***** Exercise inputs *****

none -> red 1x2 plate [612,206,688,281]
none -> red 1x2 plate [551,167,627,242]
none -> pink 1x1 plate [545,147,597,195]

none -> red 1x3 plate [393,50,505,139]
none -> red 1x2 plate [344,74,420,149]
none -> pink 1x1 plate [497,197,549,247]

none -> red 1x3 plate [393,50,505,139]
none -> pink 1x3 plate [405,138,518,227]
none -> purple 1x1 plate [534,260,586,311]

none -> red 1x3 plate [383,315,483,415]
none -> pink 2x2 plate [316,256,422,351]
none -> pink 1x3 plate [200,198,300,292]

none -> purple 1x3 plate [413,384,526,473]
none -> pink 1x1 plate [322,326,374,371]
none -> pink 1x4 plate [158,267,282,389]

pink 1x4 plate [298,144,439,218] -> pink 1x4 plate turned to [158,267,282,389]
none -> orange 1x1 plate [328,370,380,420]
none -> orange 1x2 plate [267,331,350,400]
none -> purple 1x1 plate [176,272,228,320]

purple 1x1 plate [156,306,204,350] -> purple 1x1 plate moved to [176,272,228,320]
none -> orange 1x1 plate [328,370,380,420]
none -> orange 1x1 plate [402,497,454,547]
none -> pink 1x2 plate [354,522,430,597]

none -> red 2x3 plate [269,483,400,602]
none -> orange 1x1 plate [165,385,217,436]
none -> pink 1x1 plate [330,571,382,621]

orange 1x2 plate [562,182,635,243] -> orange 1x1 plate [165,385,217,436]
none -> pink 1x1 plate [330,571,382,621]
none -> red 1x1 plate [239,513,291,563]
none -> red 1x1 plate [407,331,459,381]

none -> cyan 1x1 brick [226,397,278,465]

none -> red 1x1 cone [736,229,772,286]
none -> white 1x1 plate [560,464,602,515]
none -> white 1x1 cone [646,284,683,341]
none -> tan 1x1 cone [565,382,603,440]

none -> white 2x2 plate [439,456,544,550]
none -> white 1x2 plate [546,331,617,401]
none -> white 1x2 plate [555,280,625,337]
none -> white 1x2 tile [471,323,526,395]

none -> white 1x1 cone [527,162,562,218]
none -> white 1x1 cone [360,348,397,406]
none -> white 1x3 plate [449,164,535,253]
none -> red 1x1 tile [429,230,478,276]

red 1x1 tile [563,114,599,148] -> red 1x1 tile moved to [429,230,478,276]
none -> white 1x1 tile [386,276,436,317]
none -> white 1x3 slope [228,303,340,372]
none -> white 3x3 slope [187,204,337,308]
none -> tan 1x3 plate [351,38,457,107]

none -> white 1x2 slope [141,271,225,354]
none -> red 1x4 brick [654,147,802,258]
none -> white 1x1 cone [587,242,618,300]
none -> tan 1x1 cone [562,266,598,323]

*****

Work instruction » All of the data must be set down again exactly.

Output of the task »
none -> red 1x2 plate [612,206,688,281]
none -> red 1x2 plate [551,167,627,242]
none -> pink 1x1 plate [545,147,597,195]

none -> red 1x3 plate [393,50,505,139]
none -> red 1x2 plate [344,74,420,149]
none -> pink 1x1 plate [497,197,549,247]

none -> red 1x3 plate [393,50,505,139]
none -> pink 1x3 plate [405,138,518,227]
none -> purple 1x1 plate [534,260,586,311]

none -> red 1x3 plate [383,315,483,415]
none -> pink 2x2 plate [316,256,422,351]
none -> pink 1x3 plate [200,198,300,292]

none -> purple 1x3 plate [413,384,526,473]
none -> pink 1x1 plate [322,326,374,371]
none -> pink 1x4 plate [158,267,282,389]

pink 1x4 plate [298,144,439,218] -> pink 1x4 plate turned to [158,267,282,389]
none -> orange 1x1 plate [328,370,380,420]
none -> orange 1x2 plate [267,331,350,400]
none -> purple 1x1 plate [176,272,228,320]

purple 1x1 plate [156,306,204,350] -> purple 1x1 plate moved to [176,272,228,320]
none -> orange 1x1 plate [328,370,380,420]
none -> orange 1x1 plate [402,497,454,547]
none -> pink 1x2 plate [354,522,430,597]

none -> red 2x3 plate [269,483,400,602]
none -> orange 1x1 plate [165,385,217,436]
none -> pink 1x1 plate [330,571,382,621]

orange 1x2 plate [562,182,635,243] -> orange 1x1 plate [165,385,217,436]
none -> pink 1x1 plate [330,571,382,621]
none -> red 1x1 plate [239,513,291,563]
none -> red 1x1 plate [407,331,459,381]

none -> cyan 1x1 brick [226,397,278,465]

none -> red 1x1 cone [736,229,772,286]
none -> white 1x1 plate [560,464,602,515]
none -> white 1x1 cone [646,284,683,341]
none -> tan 1x1 cone [565,382,603,440]

none -> white 2x2 plate [439,456,544,550]
none -> white 1x2 plate [546,331,617,401]
none -> white 1x2 plate [555,280,625,337]
none -> white 1x2 tile [471,323,526,395]

none -> white 1x1 cone [527,162,562,218]
none -> white 1x1 cone [360,348,397,406]
none -> white 1x3 plate [449,164,535,253]
none -> red 1x1 tile [429,230,478,276]

red 1x1 tile [563,114,599,148] -> red 1x1 tile moved to [429,230,478,276]
none -> white 1x1 tile [386,276,436,317]
none -> white 1x3 slope [228,303,340,372]
none -> white 3x3 slope [187,204,337,308]
none -> tan 1x3 plate [351,38,457,107]

none -> white 1x2 slope [141,271,225,354]
none -> red 1x4 brick [654,147,802,258]
none -> white 1x1 cone [587,242,618,300]
none -> tan 1x1 cone [562,266,598,323]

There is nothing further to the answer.